# [PROBLEM REQUIREMENTS]
What you return should be each line of the data containing the string "trolley".
START STORED DATA
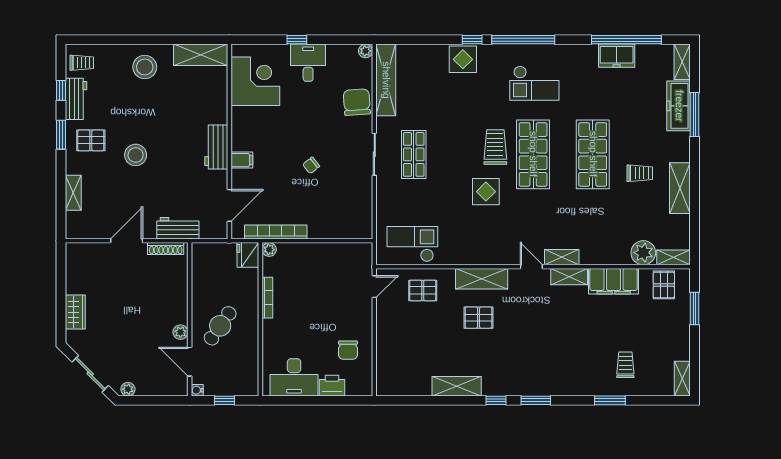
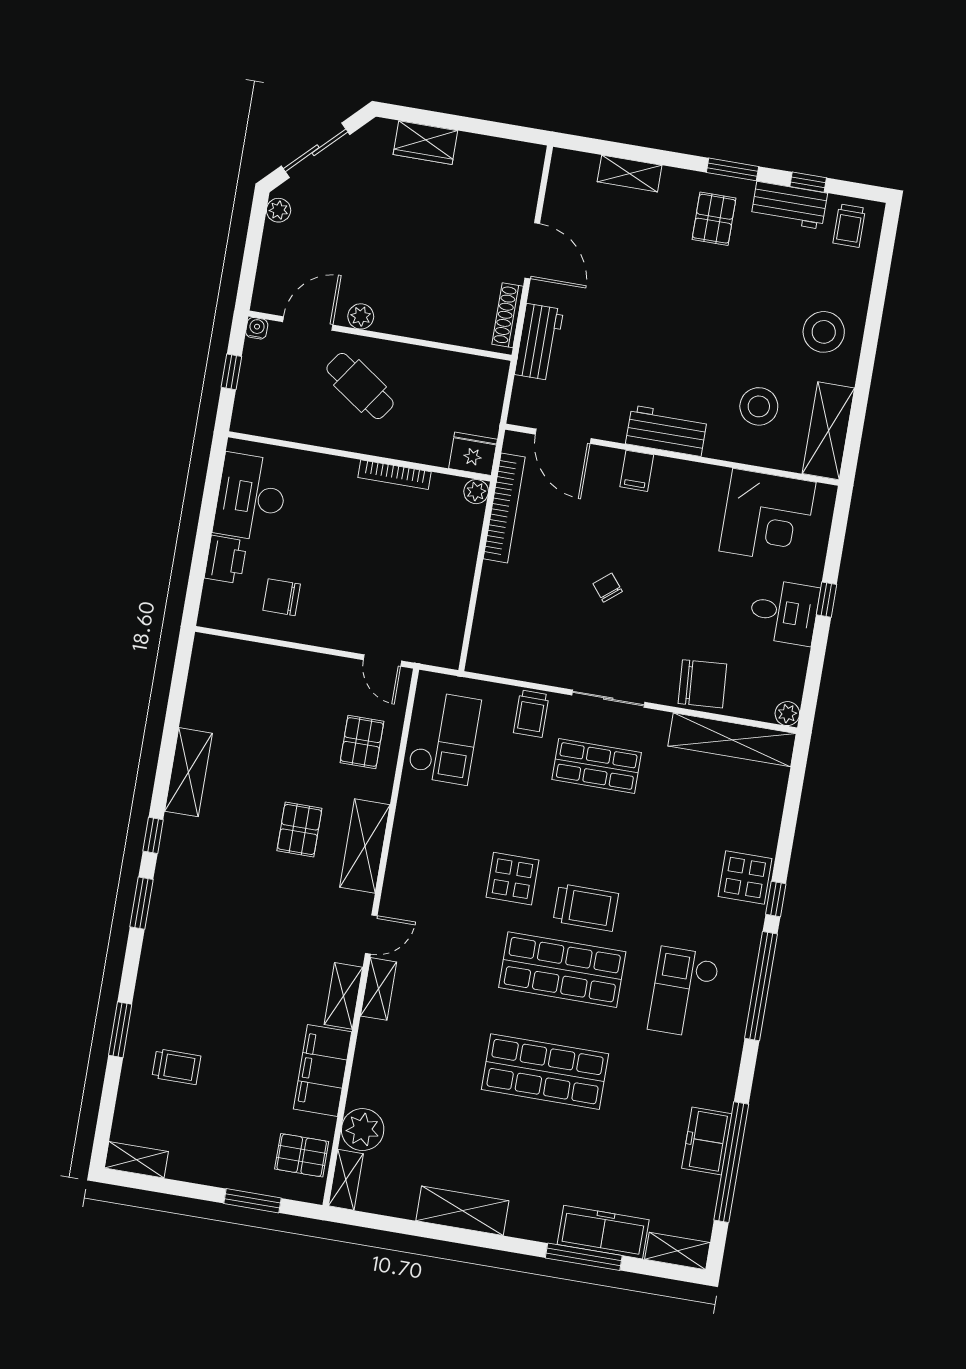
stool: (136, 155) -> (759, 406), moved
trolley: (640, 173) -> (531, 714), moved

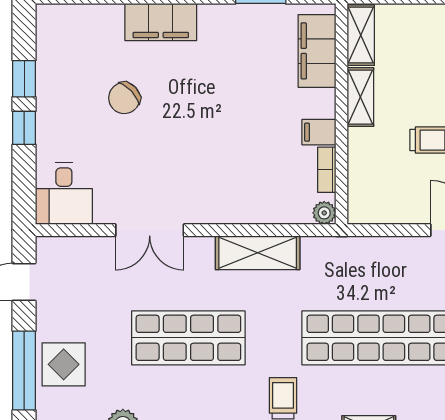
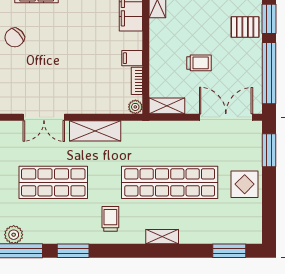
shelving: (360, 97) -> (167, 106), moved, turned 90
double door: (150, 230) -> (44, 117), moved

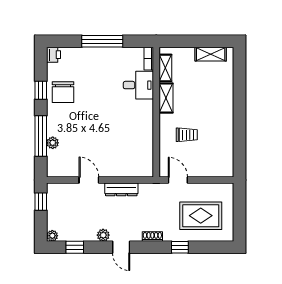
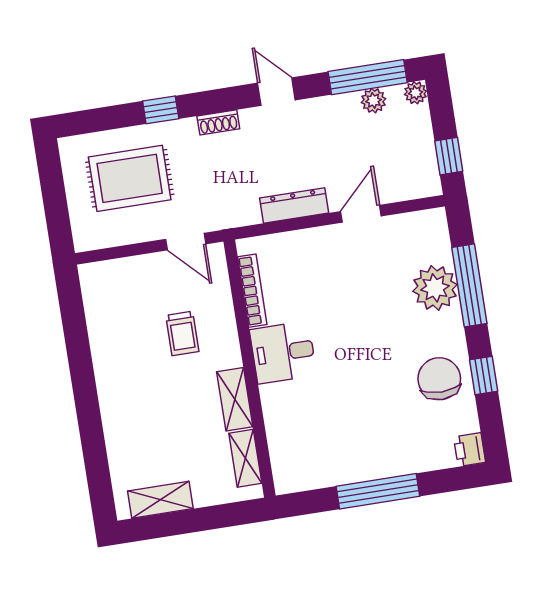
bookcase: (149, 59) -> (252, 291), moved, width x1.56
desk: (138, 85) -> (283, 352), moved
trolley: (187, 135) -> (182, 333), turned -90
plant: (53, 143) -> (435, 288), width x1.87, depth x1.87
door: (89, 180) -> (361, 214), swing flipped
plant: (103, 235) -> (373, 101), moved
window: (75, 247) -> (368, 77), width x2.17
END STORED DATA
# [ANSWER BOX]
trolley: (640, 173) -> (531, 714), moved
trolley: (187, 135) -> (182, 333), turned -90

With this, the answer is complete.